The reply should hold only the lines from the one with "none -> brown brick A7:A9 level 1" to the one with "none -> lime brick I10 level 1", both ends kept, exactly as they appear below, without any pictures.

Record extracts: Begin

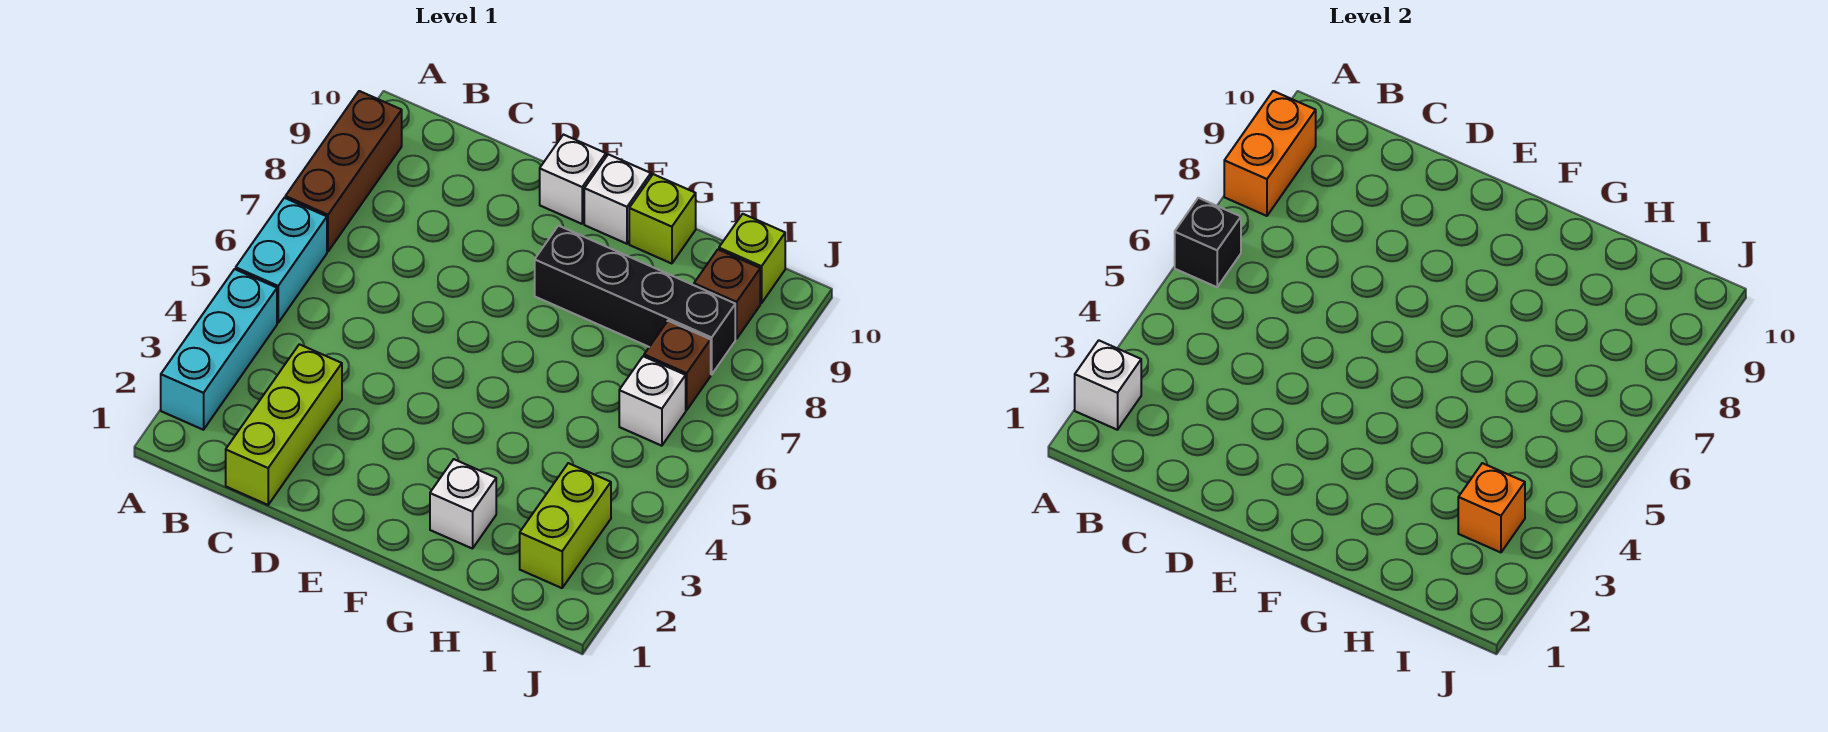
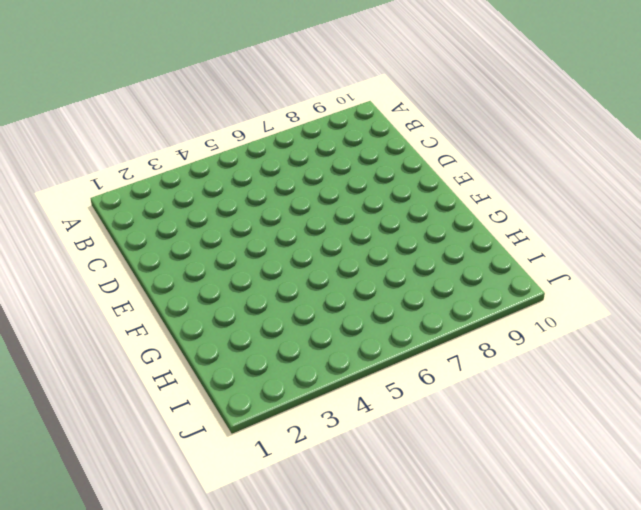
none -> cyan brick A2:A4 level 1
none -> cyan brick A5:A6 level 1
none -> brown brick A7:A9 level 1

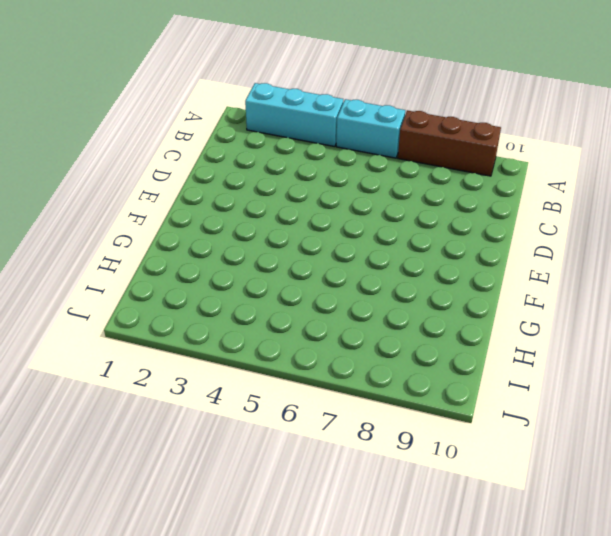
none -> lime brick C1:C3 level 1
none -> white brick E10 level 1
none -> black brick F8:I8 level 1

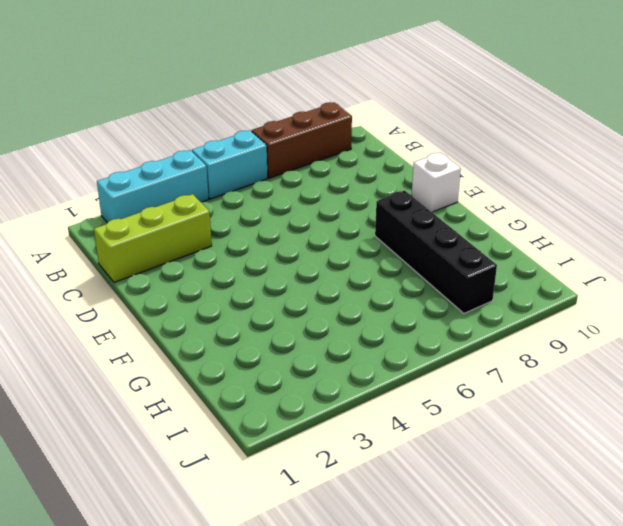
none -> white brick F10 level 1
none -> white brick G2 level 1
none -> lime brick G10 level 1

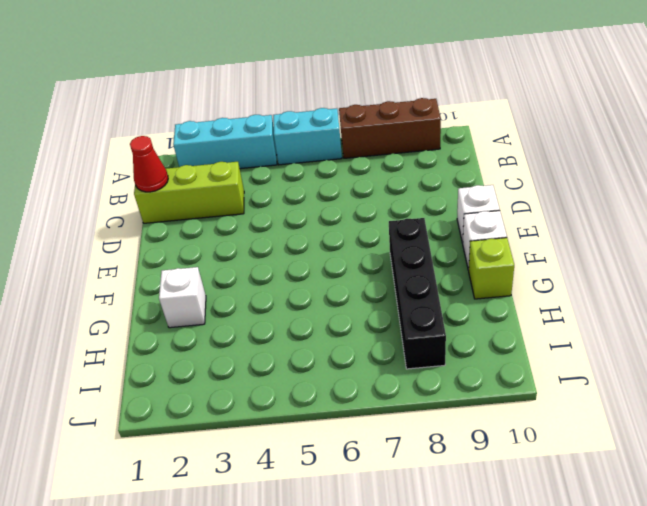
red cone C1 level 2 -> none
none -> lime brick I2:I3 level 1
none -> white brick I6 level 1
none -> brown brick I7 level 1

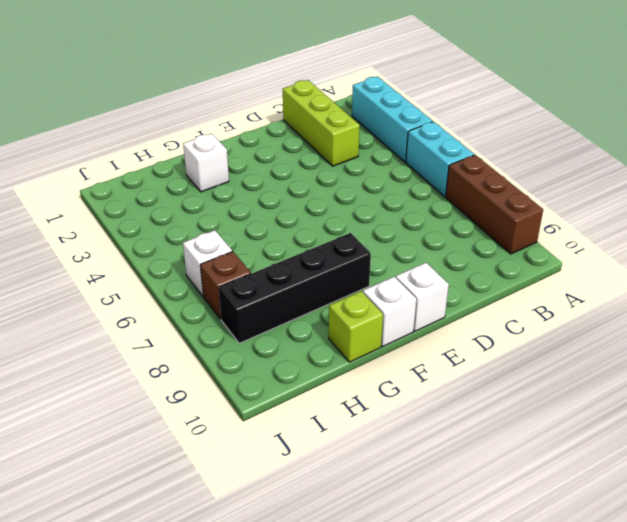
none -> lime brick I2:I3 level 1
none -> brown brick I9 level 1
none -> lime brick I10 level 1

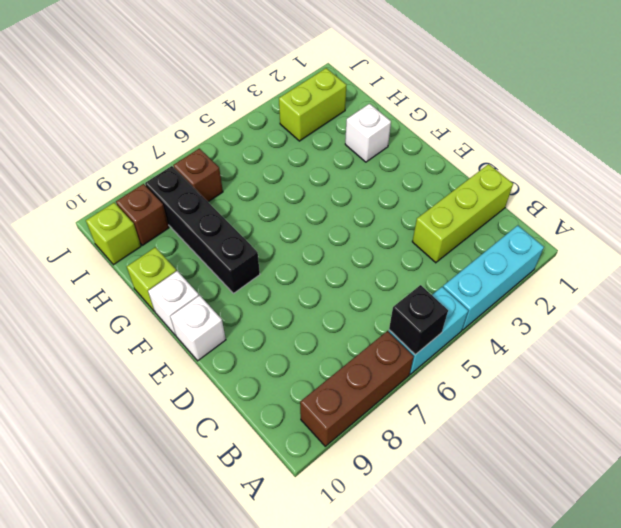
none -> white brick I6 level 1
none -> white brick A2 level 2
none -> orange brick A8:A9 level 2

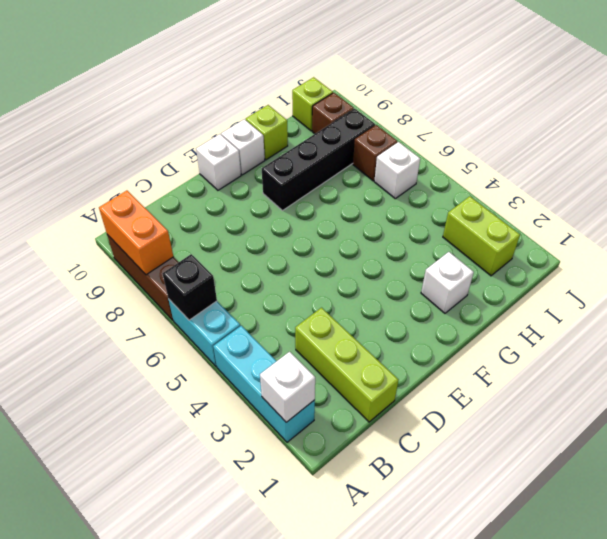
none -> orange brick I3 level 2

Record extracts: End

Answer section.
none -> brown brick A7:A9 level 1

none -> lime brick C1:C3 level 1
none -> white brick E10 level 1
none -> black brick F8:I8 level 1

none -> white brick F10 level 1
none -> white brick G2 level 1
none -> lime brick G10 level 1

red cone C1 level 2 -> none
none -> lime brick I2:I3 level 1
none -> white brick I6 level 1
none -> brown brick I7 level 1

none -> lime brick I2:I3 level 1
none -> brown brick I9 level 1
none -> lime brick I10 level 1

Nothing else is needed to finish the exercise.